### PROVIDED INFORMATION
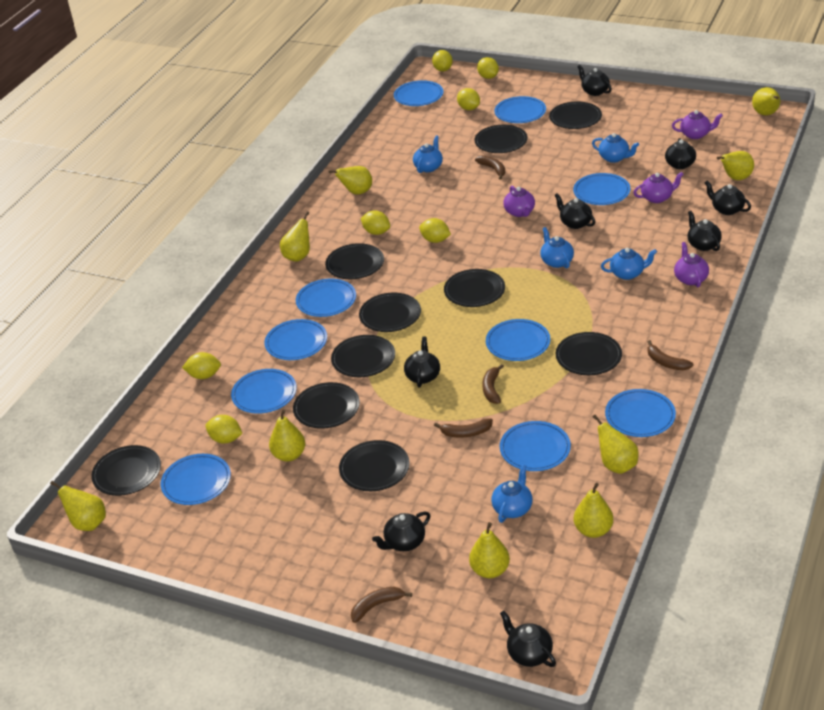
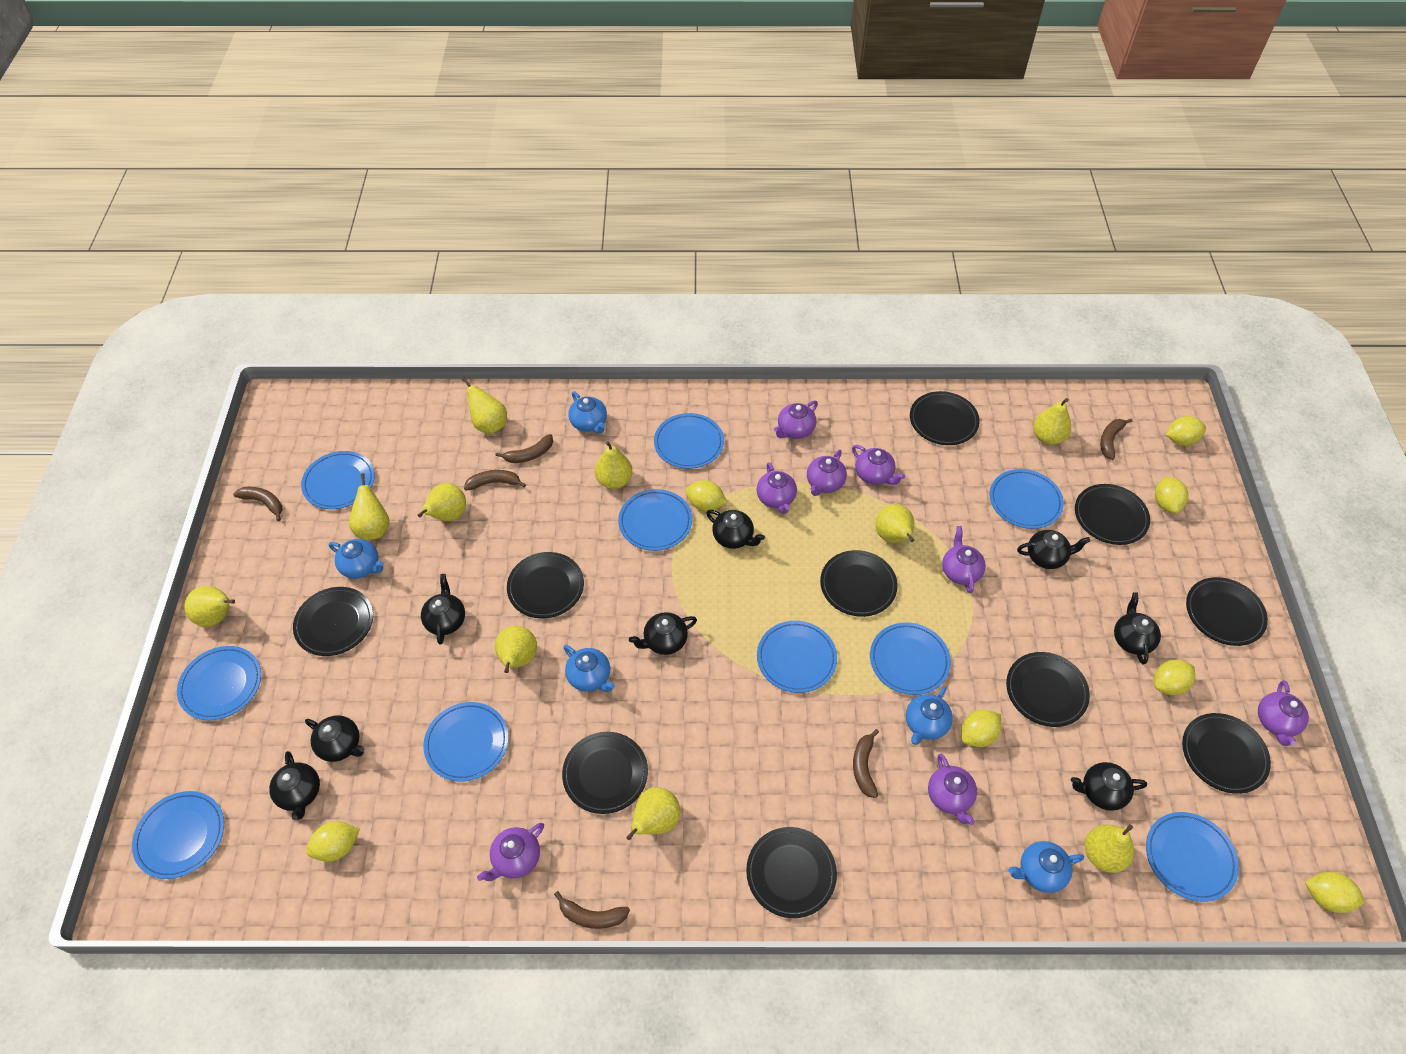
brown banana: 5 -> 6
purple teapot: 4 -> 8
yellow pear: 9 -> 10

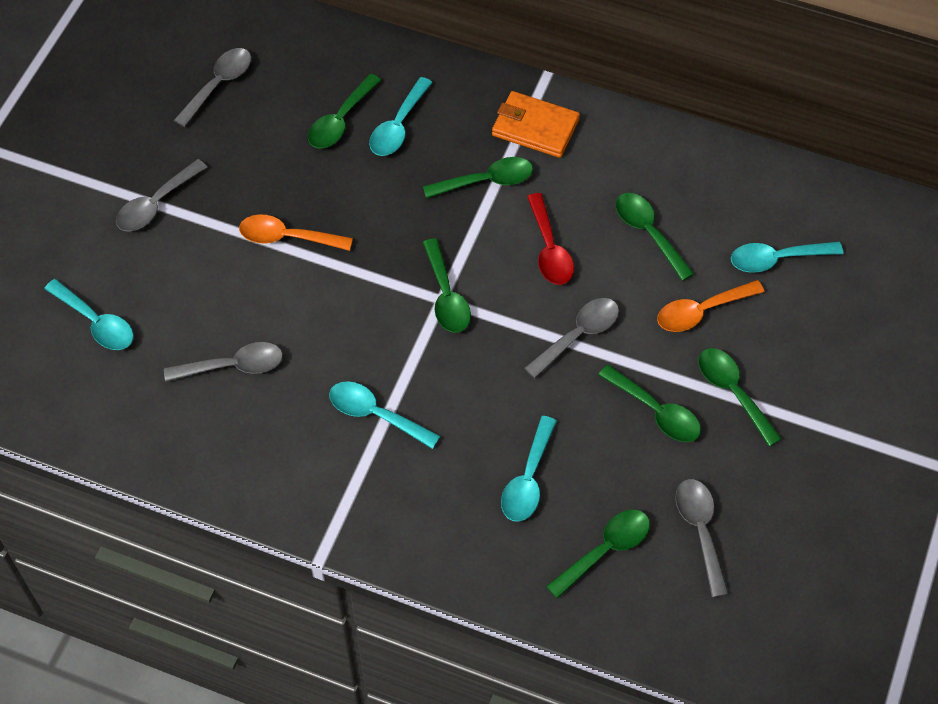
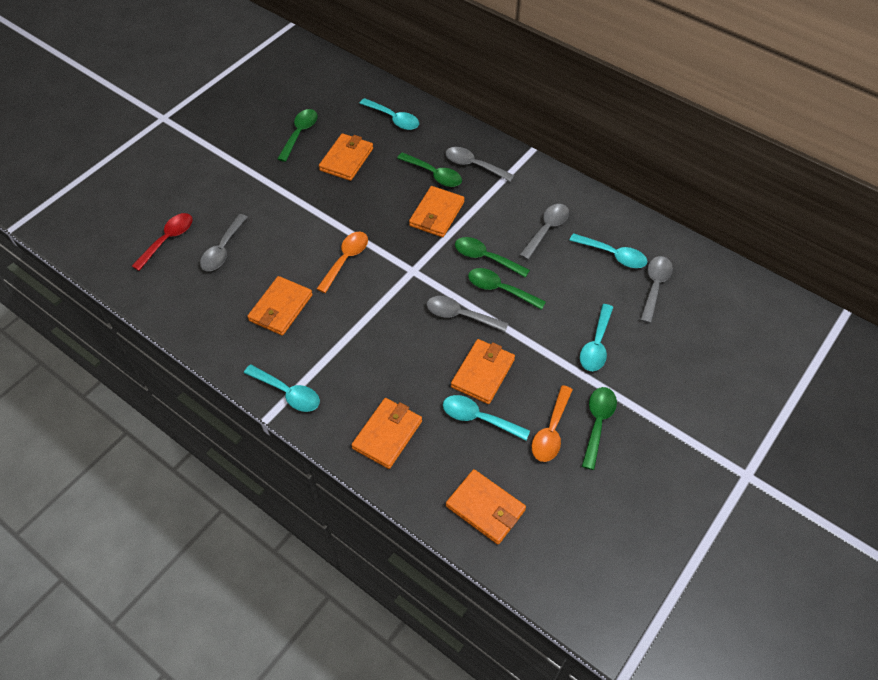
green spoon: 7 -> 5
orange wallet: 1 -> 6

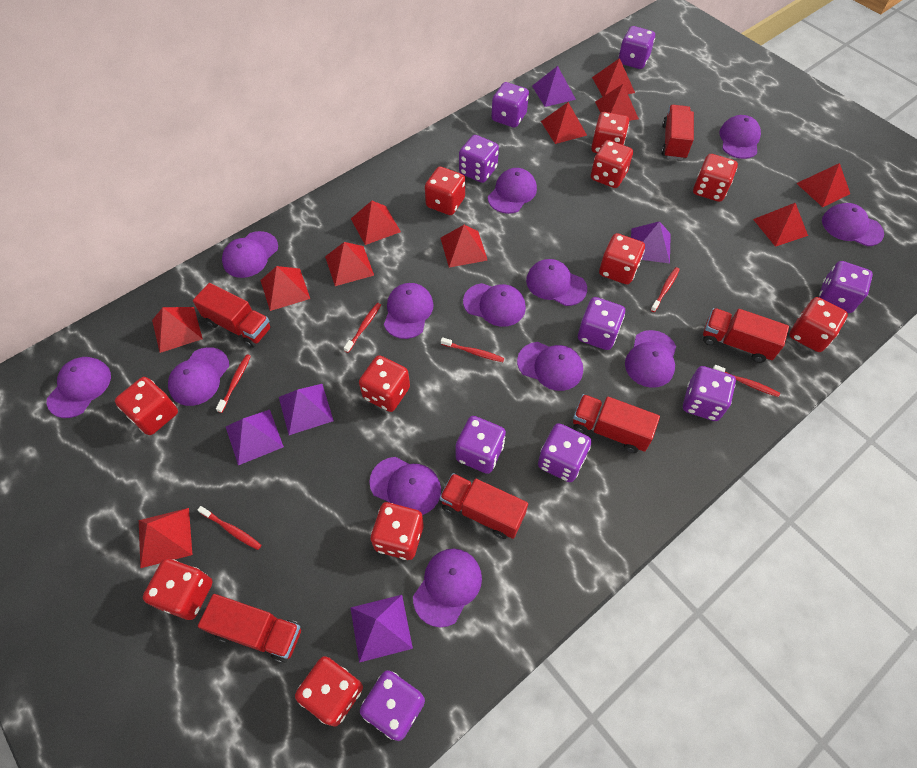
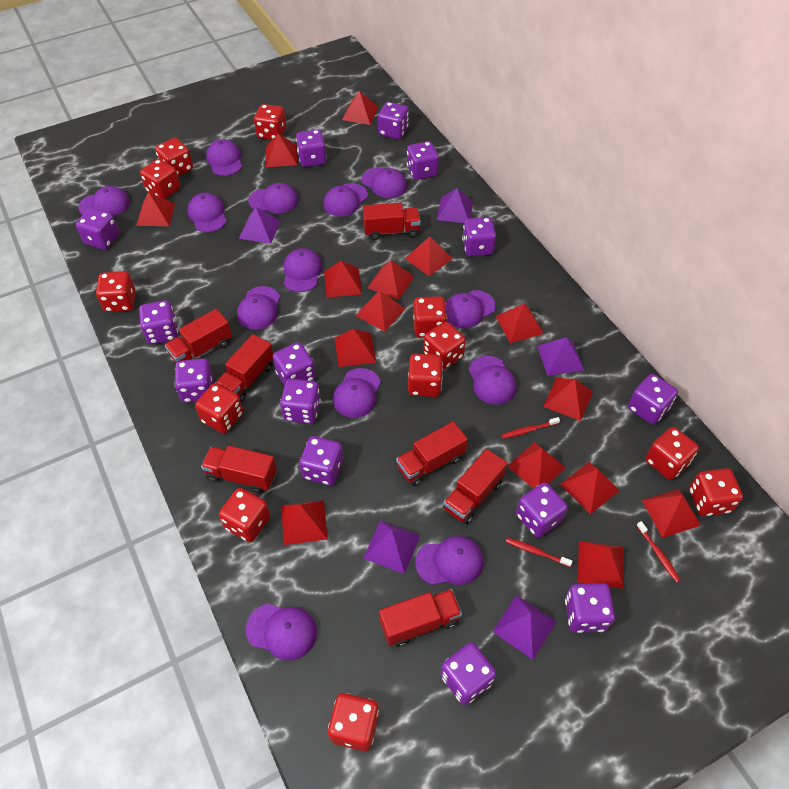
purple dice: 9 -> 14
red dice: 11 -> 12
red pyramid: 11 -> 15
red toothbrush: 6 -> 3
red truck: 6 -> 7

### YOUR GOAL
Leave out the pictures and give the rest of the material again, unaltered.

### EXERCISE SOLUTION
brown banana: 5 -> 6
purple teapot: 4 -> 8
yellow pear: 9 -> 10

green spoon: 7 -> 5
orange wallet: 1 -> 6

purple dice: 9 -> 14
red dice: 11 -> 12
red pyramid: 11 -> 15
red toothbrush: 6 -> 3
red truck: 6 -> 7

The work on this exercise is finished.